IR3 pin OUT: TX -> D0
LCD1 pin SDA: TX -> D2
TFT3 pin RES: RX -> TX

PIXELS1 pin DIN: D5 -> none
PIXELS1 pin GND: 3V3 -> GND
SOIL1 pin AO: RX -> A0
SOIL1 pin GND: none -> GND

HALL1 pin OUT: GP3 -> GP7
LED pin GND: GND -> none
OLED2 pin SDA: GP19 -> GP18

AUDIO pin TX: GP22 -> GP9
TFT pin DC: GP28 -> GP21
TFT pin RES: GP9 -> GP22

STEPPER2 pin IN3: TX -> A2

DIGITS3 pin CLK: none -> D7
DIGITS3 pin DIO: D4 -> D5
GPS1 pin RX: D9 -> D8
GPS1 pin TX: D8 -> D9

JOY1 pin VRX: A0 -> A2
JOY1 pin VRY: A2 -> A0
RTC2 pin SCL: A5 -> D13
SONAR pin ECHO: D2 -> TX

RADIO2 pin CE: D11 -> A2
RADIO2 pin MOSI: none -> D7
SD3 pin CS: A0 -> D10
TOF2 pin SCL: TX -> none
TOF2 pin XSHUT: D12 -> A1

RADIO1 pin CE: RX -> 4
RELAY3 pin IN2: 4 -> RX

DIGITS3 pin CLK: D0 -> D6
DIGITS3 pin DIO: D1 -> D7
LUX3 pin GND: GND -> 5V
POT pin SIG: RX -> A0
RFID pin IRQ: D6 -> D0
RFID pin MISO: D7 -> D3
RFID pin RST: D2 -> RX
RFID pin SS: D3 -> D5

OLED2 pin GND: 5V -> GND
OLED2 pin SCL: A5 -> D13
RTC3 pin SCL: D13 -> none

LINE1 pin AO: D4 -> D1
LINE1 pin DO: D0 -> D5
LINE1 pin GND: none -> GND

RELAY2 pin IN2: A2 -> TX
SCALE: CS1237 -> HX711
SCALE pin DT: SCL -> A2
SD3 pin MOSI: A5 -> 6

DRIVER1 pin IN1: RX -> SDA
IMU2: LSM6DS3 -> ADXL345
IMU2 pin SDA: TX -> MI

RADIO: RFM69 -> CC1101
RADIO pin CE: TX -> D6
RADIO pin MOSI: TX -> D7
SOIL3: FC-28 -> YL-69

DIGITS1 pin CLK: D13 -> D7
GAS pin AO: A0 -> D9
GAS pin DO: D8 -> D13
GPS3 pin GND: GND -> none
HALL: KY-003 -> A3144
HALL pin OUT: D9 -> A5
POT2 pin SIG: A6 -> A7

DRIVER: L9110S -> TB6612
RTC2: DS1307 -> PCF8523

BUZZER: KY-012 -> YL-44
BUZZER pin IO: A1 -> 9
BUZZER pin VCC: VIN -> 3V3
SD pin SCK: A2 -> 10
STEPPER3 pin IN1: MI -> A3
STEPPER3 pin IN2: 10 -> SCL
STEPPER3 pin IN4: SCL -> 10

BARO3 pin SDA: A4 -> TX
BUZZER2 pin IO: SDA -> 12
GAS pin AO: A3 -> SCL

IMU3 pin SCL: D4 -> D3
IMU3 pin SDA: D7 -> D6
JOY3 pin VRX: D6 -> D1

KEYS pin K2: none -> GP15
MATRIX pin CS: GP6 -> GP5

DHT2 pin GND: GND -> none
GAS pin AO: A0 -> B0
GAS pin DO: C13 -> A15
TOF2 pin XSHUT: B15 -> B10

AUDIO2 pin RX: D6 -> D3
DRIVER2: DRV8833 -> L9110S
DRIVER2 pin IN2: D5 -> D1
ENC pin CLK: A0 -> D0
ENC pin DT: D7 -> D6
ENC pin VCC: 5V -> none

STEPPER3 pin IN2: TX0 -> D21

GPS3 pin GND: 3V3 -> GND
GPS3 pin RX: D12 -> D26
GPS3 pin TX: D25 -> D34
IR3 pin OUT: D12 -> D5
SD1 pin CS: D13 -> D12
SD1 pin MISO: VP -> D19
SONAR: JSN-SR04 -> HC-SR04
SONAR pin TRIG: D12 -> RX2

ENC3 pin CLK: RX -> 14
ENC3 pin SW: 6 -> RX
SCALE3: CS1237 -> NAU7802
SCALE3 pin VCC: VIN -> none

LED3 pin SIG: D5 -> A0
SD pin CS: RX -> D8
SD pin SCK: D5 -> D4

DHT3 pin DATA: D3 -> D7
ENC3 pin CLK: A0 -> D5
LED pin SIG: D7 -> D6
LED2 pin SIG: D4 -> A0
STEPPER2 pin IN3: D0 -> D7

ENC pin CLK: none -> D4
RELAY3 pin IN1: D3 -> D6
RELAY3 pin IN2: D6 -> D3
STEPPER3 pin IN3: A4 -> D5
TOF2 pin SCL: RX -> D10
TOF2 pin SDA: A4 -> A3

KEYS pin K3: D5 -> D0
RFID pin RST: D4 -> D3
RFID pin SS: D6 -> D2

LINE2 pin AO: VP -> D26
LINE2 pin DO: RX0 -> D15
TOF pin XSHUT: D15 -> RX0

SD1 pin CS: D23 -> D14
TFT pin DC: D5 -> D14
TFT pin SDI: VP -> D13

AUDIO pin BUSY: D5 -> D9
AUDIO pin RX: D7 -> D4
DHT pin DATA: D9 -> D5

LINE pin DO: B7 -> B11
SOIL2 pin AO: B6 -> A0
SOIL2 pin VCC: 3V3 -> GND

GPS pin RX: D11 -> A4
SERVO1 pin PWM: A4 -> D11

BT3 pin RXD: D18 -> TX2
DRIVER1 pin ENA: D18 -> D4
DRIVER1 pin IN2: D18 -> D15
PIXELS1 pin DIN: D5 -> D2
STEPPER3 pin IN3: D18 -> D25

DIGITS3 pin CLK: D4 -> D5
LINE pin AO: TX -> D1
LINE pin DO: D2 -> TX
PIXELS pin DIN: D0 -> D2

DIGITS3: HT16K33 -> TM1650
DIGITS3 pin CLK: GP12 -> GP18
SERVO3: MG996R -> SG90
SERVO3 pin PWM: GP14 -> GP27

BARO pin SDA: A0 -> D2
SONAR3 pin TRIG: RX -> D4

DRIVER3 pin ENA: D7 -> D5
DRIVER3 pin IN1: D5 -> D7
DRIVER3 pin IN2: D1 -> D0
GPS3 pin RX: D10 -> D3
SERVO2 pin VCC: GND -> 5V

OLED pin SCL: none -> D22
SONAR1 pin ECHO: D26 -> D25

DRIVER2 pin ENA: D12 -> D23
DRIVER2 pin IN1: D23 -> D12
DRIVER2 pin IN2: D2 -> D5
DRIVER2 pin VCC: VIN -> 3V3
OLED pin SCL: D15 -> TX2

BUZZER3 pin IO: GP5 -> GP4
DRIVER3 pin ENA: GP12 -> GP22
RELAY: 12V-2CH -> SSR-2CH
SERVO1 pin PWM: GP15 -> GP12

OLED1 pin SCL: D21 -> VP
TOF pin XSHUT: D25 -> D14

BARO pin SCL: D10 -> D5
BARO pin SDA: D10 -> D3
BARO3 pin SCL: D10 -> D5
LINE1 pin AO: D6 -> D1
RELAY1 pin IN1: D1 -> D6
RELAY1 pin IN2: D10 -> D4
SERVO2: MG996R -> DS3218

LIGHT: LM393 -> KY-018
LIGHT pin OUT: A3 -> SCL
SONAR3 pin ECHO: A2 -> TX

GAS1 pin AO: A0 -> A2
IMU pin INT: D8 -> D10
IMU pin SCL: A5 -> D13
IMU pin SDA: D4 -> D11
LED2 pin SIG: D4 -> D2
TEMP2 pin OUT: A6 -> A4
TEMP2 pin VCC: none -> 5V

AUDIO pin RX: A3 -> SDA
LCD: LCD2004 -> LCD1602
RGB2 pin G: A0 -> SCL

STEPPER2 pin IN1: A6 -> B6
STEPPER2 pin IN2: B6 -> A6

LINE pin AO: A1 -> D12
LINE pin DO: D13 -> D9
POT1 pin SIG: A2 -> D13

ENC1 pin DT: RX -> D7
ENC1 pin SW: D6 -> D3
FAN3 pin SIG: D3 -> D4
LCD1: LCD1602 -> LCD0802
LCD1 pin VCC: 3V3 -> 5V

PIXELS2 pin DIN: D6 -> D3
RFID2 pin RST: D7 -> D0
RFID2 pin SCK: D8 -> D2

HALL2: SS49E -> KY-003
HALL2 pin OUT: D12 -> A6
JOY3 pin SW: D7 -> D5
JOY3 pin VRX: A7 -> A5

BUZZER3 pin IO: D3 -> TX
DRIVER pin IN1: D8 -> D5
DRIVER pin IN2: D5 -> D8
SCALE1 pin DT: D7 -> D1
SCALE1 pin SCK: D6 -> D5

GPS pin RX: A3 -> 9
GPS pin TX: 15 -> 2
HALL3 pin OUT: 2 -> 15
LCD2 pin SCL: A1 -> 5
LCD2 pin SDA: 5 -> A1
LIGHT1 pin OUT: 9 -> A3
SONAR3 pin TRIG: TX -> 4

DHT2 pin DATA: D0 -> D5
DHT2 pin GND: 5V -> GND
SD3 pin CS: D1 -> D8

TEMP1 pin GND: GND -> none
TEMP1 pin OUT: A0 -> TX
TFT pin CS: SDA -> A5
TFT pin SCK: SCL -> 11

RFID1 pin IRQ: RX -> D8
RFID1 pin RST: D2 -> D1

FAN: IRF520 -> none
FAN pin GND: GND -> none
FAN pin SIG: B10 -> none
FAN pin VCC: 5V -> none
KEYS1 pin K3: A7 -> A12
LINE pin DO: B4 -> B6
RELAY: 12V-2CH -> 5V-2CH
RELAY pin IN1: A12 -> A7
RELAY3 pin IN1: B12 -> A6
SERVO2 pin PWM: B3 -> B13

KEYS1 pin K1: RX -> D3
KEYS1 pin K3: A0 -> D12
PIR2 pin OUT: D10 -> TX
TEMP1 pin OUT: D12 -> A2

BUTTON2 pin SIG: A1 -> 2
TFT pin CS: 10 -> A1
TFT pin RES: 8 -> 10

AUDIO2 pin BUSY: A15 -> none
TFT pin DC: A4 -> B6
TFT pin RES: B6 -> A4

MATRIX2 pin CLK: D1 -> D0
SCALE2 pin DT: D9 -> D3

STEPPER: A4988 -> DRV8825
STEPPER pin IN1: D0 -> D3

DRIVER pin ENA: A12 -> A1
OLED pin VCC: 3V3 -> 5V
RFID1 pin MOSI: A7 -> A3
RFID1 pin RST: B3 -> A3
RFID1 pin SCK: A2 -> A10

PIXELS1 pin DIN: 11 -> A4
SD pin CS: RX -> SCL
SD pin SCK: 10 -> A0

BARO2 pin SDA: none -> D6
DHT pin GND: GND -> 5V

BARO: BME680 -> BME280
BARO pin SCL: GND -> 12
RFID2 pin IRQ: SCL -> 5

### [About this task]
Take the entries above and return only the lines from the one with "GPS pin RX: A3 -> 9" to the one with "RFID1 pin RST: D2 -> D1", both included, unchanged.

### [Your solution]
GPS pin RX: A3 -> 9
GPS pin TX: 15 -> 2
HALL3 pin OUT: 2 -> 15
LCD2 pin SCL: A1 -> 5
LCD2 pin SDA: 5 -> A1
LIGHT1 pin OUT: 9 -> A3
SONAR3 pin TRIG: TX -> 4

DHT2 pin DATA: D0 -> D5
DHT2 pin GND: 5V -> GND
SD3 pin CS: D1 -> D8

TEMP1 pin GND: GND -> none
TEMP1 pin OUT: A0 -> TX
TFT pin CS: SDA -> A5
TFT pin SCK: SCL -> 11

RFID1 pin IRQ: RX -> D8
RFID1 pin RST: D2 -> D1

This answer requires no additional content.